**BRIEF**.
Write out the listing below word for word, starting with the line that contains "Identify which white" and going on through the line that contains "You are a maintenance". Leave the pictures out.

**TASK MATERIAL**.
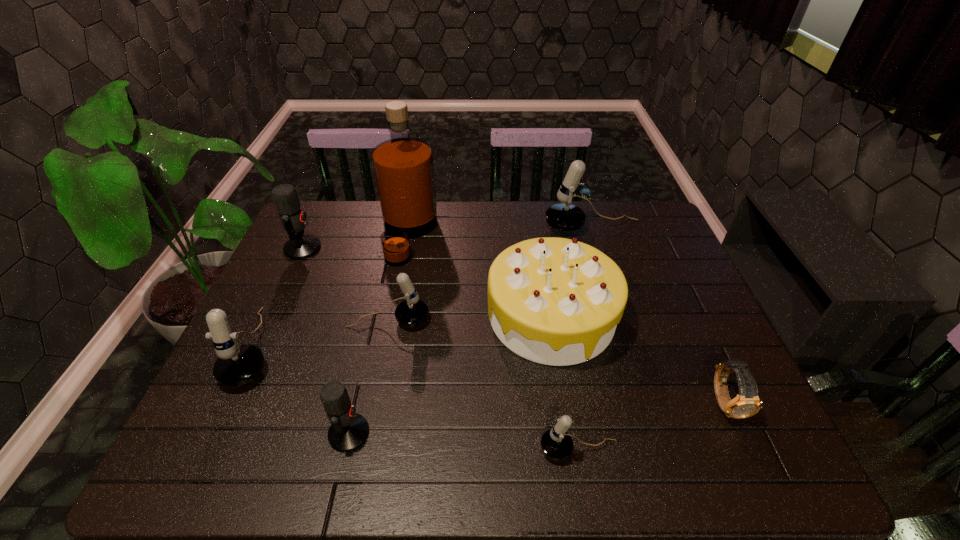
The image size is (960, 540). What are the coordinates of `free point between the farthest white microphone and the left red microphone` in the screenshot? It's located at (447, 238).

The width and height of the screenshot is (960, 540). Find the location of `unoccupied position between the farther red microphone and the birthday cake`. unoccupied position between the farther red microphone and the birthday cake is located at coordinates (427, 282).

Find the location of a particular element. This screenshot has width=960, height=540. object that stands as the fifth closest to the farthest white microphone is located at coordinates (556, 443).

Locate which object is the sixth closest to the tallest object. Please provide its 2D coordinates. Your answer should be formatted as a tuple, i.e. [(x, y)], where the tuple contains the x and y coordinates of a point satisfying the conditions above.

[(349, 430)]

At what (x,y) coordinates should I click in order to perform the action: click on microphone that is the third closest to the farther red microphone. Please return your answer as a coordinate pair (x, y). The image size is (960, 540). Looking at the image, I should click on (349, 430).

The height and width of the screenshot is (540, 960). In order to click on the fifth closest microphone to the second biggest white microphone in this screenshot , I will do `click(565, 217)`.

The image size is (960, 540). Identify the location of white microphone that is the closest to the smallest white microphone. (412, 312).

Identify which white microphone is located as the third nearest to the third white microphone from right to left. Please provide its 2D coordinates. Your answer should be formatted as a tuple, i.e. [(x, y)], where the tuple contains the x and y coordinates of a point satisfying the conditions above.

[(565, 217)]

You are a GUI agent. You are given a task and a screenshot of the screen. Output one action in this format:
    pyautogui.click(x=<x>, y=<y>)
    Task: Click on the free space that satisfies the following two spatial constraints: 1. on the side of the smaller red microphone with the red ring; 2. on the right side of the shortest microphone
    This screenshot has width=960, height=540.
    Given the screenshot: What is the action you would take?
    pyautogui.click(x=346, y=449)

Image resolution: width=960 pixels, height=540 pixels. What are the coordinates of `vacant position in the image that satisfies the following two spatial constraints: 1. on the front side of the nearest white microphone; 2. on the left side of the birthday cake` in the screenshot? It's located at (572, 449).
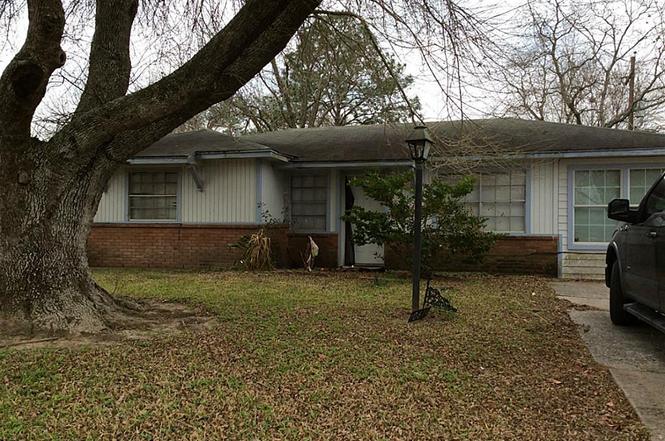
The width and height of the screenshot is (665, 441). I want to click on windows, so click(x=585, y=225).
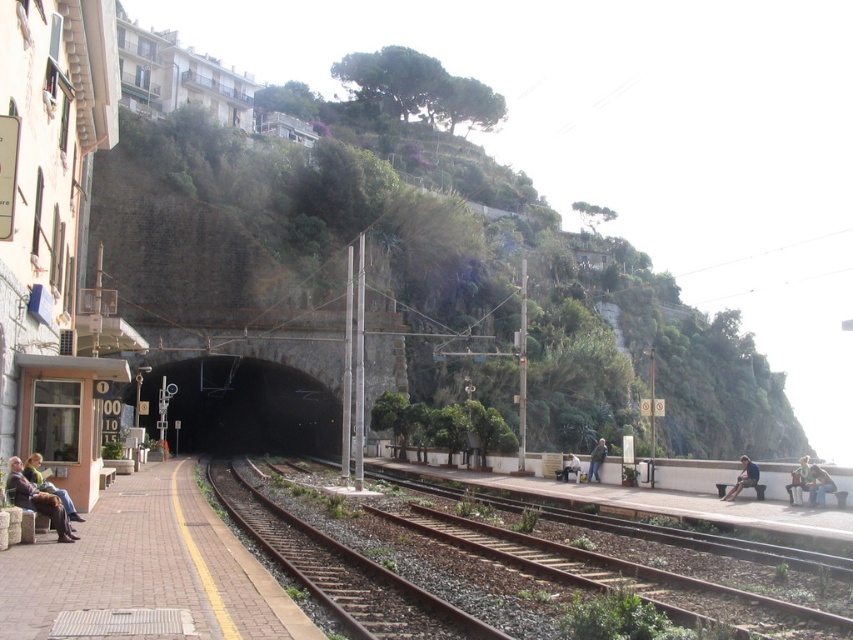
You are standing on the railway station platform and want to walk from point (767, 621) to point (247, 433). Which direction should you face to move towards the correct destination?

You should face towards the lower left direction because point (247, 433) is further away from the viewer compared to point (767, 621).

You are a maintenance worker needing to inspect the rusty metal tracks at center and the black concrete tunnel at center. Which object should you check first if you are approaching from the front of the tunnel?

You should check the rusty metal tracks at center first because they are in front of the black concrete tunnel at center, so they are closer to your current position when approaching from the front of the tunnel.

You are a commuter waiting at the station and see both the leather jacket at lower left and the light blue denim jacket at center. Which jacket is positioned higher relative to the other?

The leather jacket at lower left is located above the light blue denim jacket at center, so it is positioned higher.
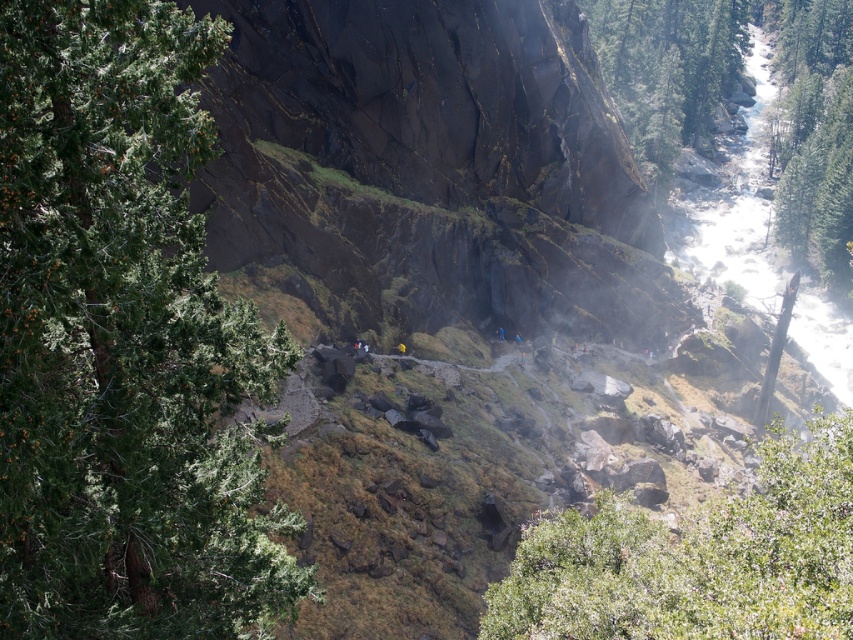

**SOLUTION TO THE EXERCISE**.
Identify which white microphone is located as the third nearest to the third white microphone from right to left. Please provide its 2D coordinates. Your answer should be formatted as a tuple, i.e. [(x, y)], where the tuple contains the x and y coordinates of a point satisfying the conditions above.

[(565, 217)]

You are a GUI agent. You are given a task and a screenshot of the screen. Output one action in this format:
    pyautogui.click(x=<x>, y=<y>)
    Task: Click on the free space that satisfies the following two spatial constraints: 1. on the side of the smaller red microphone with the red ring; 2. on the right side of the shortest microphone
    This screenshot has width=960, height=540.
    Given the screenshot: What is the action you would take?
    pyautogui.click(x=346, y=449)

Image resolution: width=960 pixels, height=540 pixels. What are the coordinates of `vacant position in the image that satisfies the following two spatial constraints: 1. on the front side of the nearest white microphone; 2. on the left side of the birthday cake` in the screenshot? It's located at (572, 449).
The width and height of the screenshot is (665, 441). I want to click on windows, so click(x=585, y=225).
You are standing on the railway station platform and want to walk from point (767, 621) to point (247, 433). Which direction should you face to move towards the correct destination?

You should face towards the lower left direction because point (247, 433) is further away from the viewer compared to point (767, 621).

You are a maintenance worker needing to inspect the rusty metal tracks at center and the black concrete tunnel at center. Which object should you check first if you are approaching from the front of the tunnel?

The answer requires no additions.